Information provided
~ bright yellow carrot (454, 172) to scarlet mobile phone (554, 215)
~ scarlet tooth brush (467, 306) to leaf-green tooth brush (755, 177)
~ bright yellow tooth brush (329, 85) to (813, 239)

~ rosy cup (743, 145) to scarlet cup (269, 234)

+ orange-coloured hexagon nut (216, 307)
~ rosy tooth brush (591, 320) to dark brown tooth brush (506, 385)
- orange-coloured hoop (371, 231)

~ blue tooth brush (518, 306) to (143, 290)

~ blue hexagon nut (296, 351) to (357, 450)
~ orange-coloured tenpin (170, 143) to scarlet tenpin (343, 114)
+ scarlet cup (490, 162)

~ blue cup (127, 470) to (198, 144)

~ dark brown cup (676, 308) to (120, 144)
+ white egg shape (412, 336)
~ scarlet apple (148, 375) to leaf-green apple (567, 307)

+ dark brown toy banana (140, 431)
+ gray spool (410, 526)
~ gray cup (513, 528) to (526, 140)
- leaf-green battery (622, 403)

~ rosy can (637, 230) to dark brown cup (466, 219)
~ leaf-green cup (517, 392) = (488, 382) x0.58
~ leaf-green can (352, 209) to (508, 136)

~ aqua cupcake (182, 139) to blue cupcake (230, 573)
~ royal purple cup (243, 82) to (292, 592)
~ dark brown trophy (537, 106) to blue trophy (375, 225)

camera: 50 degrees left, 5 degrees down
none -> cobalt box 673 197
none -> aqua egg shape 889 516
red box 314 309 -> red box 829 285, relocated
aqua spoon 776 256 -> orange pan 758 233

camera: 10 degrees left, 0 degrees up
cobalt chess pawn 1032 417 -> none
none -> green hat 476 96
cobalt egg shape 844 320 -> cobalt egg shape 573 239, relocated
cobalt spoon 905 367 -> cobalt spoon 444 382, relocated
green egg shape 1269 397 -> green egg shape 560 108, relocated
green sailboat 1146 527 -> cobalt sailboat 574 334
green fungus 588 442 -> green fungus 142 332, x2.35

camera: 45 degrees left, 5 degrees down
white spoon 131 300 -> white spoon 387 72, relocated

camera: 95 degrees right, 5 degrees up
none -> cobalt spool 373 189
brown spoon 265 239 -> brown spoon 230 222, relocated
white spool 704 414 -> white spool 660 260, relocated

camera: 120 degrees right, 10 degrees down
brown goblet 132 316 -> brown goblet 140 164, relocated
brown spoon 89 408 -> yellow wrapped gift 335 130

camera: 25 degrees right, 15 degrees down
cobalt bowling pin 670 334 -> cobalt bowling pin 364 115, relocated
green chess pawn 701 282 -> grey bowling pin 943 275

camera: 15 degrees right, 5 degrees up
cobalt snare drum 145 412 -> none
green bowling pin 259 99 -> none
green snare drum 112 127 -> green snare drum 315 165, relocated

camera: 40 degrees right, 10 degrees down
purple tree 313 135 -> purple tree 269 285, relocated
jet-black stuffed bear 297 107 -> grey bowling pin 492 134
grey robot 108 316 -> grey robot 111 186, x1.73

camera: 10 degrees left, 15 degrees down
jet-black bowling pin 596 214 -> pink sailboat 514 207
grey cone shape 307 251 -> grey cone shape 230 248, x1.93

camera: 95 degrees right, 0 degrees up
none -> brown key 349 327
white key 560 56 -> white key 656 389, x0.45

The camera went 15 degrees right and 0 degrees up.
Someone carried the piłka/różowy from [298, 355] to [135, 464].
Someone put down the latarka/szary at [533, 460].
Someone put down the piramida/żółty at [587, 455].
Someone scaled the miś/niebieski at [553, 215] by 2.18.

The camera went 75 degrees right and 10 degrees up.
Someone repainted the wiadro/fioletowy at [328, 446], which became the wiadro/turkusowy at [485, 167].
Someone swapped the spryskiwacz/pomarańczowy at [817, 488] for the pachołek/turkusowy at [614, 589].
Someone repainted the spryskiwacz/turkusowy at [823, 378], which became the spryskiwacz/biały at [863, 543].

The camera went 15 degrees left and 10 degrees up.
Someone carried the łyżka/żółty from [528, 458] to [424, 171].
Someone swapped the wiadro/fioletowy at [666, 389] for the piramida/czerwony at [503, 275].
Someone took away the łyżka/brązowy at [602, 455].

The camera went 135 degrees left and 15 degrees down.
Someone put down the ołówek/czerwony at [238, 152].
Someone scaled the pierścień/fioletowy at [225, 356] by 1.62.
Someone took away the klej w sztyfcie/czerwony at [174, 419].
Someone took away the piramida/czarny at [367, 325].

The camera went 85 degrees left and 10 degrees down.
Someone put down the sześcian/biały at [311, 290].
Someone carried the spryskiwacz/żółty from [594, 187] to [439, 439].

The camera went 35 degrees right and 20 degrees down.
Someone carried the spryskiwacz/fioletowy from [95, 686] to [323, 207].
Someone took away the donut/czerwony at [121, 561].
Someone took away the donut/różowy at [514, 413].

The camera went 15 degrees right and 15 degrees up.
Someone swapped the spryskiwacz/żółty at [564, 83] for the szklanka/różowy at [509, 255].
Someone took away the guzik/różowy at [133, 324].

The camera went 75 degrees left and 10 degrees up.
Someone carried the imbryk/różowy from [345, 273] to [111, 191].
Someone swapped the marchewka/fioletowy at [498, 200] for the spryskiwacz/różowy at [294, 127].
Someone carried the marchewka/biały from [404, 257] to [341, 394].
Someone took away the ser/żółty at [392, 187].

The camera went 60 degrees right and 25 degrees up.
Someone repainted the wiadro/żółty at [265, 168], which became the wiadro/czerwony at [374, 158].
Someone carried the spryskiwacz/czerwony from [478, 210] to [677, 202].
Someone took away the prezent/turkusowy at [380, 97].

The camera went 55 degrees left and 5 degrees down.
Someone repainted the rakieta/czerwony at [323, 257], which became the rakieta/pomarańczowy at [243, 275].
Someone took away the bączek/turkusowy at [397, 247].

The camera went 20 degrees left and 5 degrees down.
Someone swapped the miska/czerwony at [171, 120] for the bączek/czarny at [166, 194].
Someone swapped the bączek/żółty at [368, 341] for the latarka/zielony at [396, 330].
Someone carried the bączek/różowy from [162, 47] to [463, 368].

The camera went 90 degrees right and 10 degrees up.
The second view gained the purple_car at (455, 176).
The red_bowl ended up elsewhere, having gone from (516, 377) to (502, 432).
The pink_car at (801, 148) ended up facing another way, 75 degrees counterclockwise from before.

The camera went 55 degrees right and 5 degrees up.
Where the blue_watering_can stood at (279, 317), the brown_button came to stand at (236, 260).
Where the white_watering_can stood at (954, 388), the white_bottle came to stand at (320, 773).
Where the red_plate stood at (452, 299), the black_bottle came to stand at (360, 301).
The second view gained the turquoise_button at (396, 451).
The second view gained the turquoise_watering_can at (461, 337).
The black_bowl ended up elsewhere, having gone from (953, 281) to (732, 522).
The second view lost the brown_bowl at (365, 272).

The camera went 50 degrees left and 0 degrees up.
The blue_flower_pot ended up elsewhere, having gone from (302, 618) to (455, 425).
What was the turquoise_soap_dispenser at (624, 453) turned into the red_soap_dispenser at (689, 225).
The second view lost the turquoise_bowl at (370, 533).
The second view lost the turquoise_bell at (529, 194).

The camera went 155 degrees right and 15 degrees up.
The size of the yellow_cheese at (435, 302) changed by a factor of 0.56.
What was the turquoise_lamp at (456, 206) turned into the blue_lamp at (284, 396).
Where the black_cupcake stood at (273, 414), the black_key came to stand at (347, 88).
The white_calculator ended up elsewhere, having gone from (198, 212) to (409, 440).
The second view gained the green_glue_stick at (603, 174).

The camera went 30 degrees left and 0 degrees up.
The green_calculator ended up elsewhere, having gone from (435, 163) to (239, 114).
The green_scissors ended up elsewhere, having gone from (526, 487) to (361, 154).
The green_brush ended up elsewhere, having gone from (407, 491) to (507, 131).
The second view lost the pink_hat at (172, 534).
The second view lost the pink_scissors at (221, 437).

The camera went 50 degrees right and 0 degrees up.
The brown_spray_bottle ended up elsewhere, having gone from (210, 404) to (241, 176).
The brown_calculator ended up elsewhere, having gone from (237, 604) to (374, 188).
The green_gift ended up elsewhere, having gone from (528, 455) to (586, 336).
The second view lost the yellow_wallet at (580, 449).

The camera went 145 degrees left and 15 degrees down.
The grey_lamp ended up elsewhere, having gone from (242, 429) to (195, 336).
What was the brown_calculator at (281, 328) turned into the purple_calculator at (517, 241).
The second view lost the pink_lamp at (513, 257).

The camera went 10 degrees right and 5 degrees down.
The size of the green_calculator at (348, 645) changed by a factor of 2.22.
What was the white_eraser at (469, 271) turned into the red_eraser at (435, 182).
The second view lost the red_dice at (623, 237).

Task objective
The first line of the entries above and every line after it, up to and including the line with "brush (755, 177)", should be set down exactly.

Final answer
~ bright yellow carrot (454, 172) to scarlet mobile phone (554, 215)
~ scarlet tooth brush (467, 306) to leaf-green tooth brush (755, 177)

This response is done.